» **TRY IT**: Output only an exact transcription of the line containing "white ring: none" and all lines that follow it in the data below.

================

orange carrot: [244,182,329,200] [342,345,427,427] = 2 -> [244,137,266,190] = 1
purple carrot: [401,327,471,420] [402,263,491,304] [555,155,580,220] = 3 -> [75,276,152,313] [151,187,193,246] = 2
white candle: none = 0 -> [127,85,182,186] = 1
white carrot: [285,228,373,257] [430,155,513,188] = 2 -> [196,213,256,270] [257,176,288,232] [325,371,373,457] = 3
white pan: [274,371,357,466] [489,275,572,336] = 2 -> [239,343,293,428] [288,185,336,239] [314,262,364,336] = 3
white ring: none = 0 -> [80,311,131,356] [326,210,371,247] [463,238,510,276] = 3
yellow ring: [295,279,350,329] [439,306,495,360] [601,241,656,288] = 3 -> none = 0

================

» **REPLY TO THE TASK**:
white ring: none = 0 -> [80,311,131,356] [326,210,371,247] [463,238,510,276] = 3
yellow ring: [295,279,350,329] [439,306,495,360] [601,241,656,288] = 3 -> none = 0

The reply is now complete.